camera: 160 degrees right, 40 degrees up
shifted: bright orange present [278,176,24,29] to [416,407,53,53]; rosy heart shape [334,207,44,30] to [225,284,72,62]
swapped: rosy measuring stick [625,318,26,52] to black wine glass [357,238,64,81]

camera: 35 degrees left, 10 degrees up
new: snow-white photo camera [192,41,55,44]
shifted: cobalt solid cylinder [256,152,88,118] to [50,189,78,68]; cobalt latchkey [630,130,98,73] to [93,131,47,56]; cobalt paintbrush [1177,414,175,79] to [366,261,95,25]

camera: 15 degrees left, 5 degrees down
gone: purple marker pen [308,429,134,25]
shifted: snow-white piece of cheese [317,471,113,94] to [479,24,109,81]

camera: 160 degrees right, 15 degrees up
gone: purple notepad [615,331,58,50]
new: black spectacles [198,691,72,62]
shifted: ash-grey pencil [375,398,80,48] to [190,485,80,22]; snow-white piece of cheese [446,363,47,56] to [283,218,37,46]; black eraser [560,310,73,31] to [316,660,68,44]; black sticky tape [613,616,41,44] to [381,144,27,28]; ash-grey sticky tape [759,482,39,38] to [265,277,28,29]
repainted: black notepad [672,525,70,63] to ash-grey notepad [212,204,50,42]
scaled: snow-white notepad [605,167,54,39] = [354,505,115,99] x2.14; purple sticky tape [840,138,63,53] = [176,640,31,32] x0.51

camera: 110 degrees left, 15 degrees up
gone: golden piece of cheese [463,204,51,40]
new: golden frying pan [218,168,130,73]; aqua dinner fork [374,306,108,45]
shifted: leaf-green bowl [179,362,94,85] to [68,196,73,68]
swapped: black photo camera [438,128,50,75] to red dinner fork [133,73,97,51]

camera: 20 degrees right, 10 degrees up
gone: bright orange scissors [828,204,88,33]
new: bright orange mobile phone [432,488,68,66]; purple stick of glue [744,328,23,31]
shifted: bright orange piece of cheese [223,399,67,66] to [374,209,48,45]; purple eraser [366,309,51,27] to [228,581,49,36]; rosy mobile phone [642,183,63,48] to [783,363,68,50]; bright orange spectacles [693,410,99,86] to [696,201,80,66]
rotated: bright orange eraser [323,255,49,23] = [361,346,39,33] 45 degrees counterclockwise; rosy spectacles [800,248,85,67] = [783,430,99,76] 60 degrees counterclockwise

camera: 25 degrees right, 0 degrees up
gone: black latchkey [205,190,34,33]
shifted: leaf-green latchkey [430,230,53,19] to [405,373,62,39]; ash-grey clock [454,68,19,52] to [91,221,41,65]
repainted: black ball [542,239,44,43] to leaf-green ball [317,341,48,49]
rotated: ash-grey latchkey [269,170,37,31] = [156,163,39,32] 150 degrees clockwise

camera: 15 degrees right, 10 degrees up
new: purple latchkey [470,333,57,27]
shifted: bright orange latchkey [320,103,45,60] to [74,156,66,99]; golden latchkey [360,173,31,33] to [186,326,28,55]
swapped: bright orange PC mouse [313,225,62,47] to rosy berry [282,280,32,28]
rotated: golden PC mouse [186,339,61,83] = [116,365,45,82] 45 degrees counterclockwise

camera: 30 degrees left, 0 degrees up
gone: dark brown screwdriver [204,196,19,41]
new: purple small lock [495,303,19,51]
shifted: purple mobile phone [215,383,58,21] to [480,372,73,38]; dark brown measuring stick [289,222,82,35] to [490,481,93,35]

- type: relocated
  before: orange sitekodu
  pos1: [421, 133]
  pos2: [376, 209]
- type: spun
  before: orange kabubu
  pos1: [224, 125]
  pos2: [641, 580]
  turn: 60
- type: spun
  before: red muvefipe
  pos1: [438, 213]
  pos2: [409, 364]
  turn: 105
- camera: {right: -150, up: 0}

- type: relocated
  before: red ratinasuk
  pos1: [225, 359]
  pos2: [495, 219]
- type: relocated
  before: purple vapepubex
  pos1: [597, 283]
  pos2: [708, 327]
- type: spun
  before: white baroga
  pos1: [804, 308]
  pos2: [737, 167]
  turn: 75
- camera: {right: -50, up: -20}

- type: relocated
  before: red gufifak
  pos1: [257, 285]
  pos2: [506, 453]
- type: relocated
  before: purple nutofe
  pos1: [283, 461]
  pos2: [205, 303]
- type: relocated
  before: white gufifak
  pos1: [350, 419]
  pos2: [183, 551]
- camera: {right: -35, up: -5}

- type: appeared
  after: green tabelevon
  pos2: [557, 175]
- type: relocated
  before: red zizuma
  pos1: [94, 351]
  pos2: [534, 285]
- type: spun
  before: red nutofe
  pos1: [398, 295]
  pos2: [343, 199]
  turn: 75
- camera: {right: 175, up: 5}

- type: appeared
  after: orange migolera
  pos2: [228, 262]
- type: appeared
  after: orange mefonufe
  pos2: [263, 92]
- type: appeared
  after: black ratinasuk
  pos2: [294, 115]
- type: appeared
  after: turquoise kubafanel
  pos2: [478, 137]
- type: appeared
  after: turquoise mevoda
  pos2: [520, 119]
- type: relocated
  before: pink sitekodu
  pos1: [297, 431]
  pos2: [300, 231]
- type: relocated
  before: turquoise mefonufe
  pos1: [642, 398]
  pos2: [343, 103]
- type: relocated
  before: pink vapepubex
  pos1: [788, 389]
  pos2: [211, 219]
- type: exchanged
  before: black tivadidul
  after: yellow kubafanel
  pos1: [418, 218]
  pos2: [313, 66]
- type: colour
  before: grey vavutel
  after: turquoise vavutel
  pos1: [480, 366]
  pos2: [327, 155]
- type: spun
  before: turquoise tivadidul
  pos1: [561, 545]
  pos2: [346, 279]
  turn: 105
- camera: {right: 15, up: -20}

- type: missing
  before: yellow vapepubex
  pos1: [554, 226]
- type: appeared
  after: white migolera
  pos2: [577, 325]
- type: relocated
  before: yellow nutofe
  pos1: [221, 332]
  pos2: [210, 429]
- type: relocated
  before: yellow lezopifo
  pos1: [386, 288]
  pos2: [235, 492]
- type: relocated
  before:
══════════════════════════════
_WHAT IS REQUIRED_.
Retype all the data, changing nothing.

_TASK RESPONSE_.
camera: 160 degrees right, 40 degrees up
shifted: bright orange present [278,176,24,29] to [416,407,53,53]; rosy heart shape [334,207,44,30] to [225,284,72,62]
swapped: rosy measuring stick [625,318,26,52] to black wine glass [357,238,64,81]

camera: 35 degrees left, 10 degrees up
new: snow-white photo camera [192,41,55,44]
shifted: cobalt solid cylinder [256,152,88,118] to [50,189,78,68]; cobalt latchkey [630,130,98,73] to [93,131,47,56]; cobalt paintbrush [1177,414,175,79] to [366,261,95,25]

camera: 15 degrees left, 5 degrees down
gone: purple marker pen [308,429,134,25]
shifted: snow-white piece of cheese [317,471,113,94] to [479,24,109,81]

camera: 160 degrees right, 15 degrees up
gone: purple notepad [615,331,58,50]
new: black spectacles [198,691,72,62]
shifted: ash-grey pencil [375,398,80,48] to [190,485,80,22]; snow-white piece of cheese [446,363,47,56] to [283,218,37,46]; black eraser [560,310,73,31] to [316,660,68,44]; black sticky tape [613,616,41,44] to [381,144,27,28]; ash-grey sticky tape [759,482,39,38] to [265,277,28,29]
repainted: black notepad [672,525,70,63] to ash-grey notepad [212,204,50,42]
scaled: snow-white notepad [605,167,54,39] = [354,505,115,99] x2.14; purple sticky tape [840,138,63,53] = [176,640,31,32] x0.51

camera: 110 degrees left, 15 degrees up
gone: golden piece of cheese [463,204,51,40]
new: golden frying pan [218,168,130,73]; aqua dinner fork [374,306,108,45]
shifted: leaf-green bowl [179,362,94,85] to [68,196,73,68]
swapped: black photo camera [438,128,50,75] to red dinner fork [133,73,97,51]

camera: 20 degrees right, 10 degrees up
gone: bright orange scissors [828,204,88,33]
new: bright orange mobile phone [432,488,68,66]; purple stick of glue [744,328,23,31]
shifted: bright orange piece of cheese [223,399,67,66] to [374,209,48,45]; purple eraser [366,309,51,27] to [228,581,49,36]; rosy mobile phone [642,183,63,48] to [783,363,68,50]; bright orange spectacles [693,410,99,86] to [696,201,80,66]
rotated: bright orange eraser [323,255,49,23] = [361,346,39,33] 45 degrees counterclockwise; rosy spectacles [800,248,85,67] = [783,430,99,76] 60 degrees counterclockwise

camera: 25 degrees right, 0 degrees up
gone: black latchkey [205,190,34,33]
shifted: leaf-green latchkey [430,230,53,19] to [405,373,62,39]; ash-grey clock [454,68,19,52] to [91,221,41,65]
repainted: black ball [542,239,44,43] to leaf-green ball [317,341,48,49]
rotated: ash-grey latchkey [269,170,37,31] = [156,163,39,32] 150 degrees clockwise

camera: 15 degrees right, 10 degrees up
new: purple latchkey [470,333,57,27]
shifted: bright orange latchkey [320,103,45,60] to [74,156,66,99]; golden latchkey [360,173,31,33] to [186,326,28,55]
swapped: bright orange PC mouse [313,225,62,47] to rosy berry [282,280,32,28]
rotated: golden PC mouse [186,339,61,83] = [116,365,45,82] 45 degrees counterclockwise

camera: 30 degrees left, 0 degrees up
gone: dark brown screwdriver [204,196,19,41]
new: purple small lock [495,303,19,51]
shifted: purple mobile phone [215,383,58,21] to [480,372,73,38]; dark brown measuring stick [289,222,82,35] to [490,481,93,35]

- type: relocated
  before: orange sitekodu
  pos1: [421, 133]
  pos2: [376, 209]
- type: spun
  before: orange kabubu
  pos1: [224, 125]
  pos2: [641, 580]
  turn: 60
- type: spun
  before: red muvefipe
  pos1: [438, 213]
  pos2: [409, 364]
  turn: 105
- camera: {right: -150, up: 0}

- type: relocated
  before: red ratinasuk
  pos1: [225, 359]
  pos2: [495, 219]
- type: relocated
  before: purple vapepubex
  pos1: [597, 283]
  pos2: [708, 327]
- type: spun
  before: white baroga
  pos1: [804, 308]
  pos2: [737, 167]
  turn: 75
- camera: {right: -50, up: -20}

- type: relocated
  before: red gufifak
  pos1: [257, 285]
  pos2: [506, 453]
- type: relocated
  before: purple nutofe
  pos1: [283, 461]
  pos2: [205, 303]
- type: relocated
  before: white gufifak
  pos1: [350, 419]
  pos2: [183, 551]
- camera: {right: -35, up: -5}

- type: appeared
  after: green tabelevon
  pos2: [557, 175]
- type: relocated
  before: red zizuma
  pos1: [94, 351]
  pos2: [534, 285]
- type: spun
  before: red nutofe
  pos1: [398, 295]
  pos2: [343, 199]
  turn: 75
- camera: {right: 175, up: 5}

- type: appeared
  after: orange migolera
  pos2: [228, 262]
- type: appeared
  after: orange mefonufe
  pos2: [263, 92]
- type: appeared
  after: black ratinasuk
  pos2: [294, 115]
- type: appeared
  after: turquoise kubafanel
  pos2: [478, 137]
- type: appeared
  after: turquoise mevoda
  pos2: [520, 119]
- type: relocated
  before: pink sitekodu
  pos1: [297, 431]
  pos2: [300, 231]
- type: relocated
  before: turquoise mefonufe
  pos1: [642, 398]
  pos2: [343, 103]
- type: relocated
  before: pink vapepubex
  pos1: [788, 389]
  pos2: [211, 219]
- type: exchanged
  before: black tivadidul
  after: yellow kubafanel
  pos1: [418, 218]
  pos2: [313, 66]
- type: colour
  before: grey vavutel
  after: turquoise vavutel
  pos1: [480, 366]
  pos2: [327, 155]
- type: spun
  before: turquoise tivadidul
  pos1: [561, 545]
  pos2: [346, 279]
  turn: 105
- camera: {right: 15, up: -20}

- type: missing
  before: yellow vapepubex
  pos1: [554, 226]
- type: appeared
  after: white migolera
  pos2: [577, 325]
- type: relocated
  before: yellow nutofe
  pos1: [221, 332]
  pos2: [210, 429]
- type: relocated
  before: yellow lezopifo
  pos1: [386, 288]
  pos2: [235, 492]
- type: relocated
  before:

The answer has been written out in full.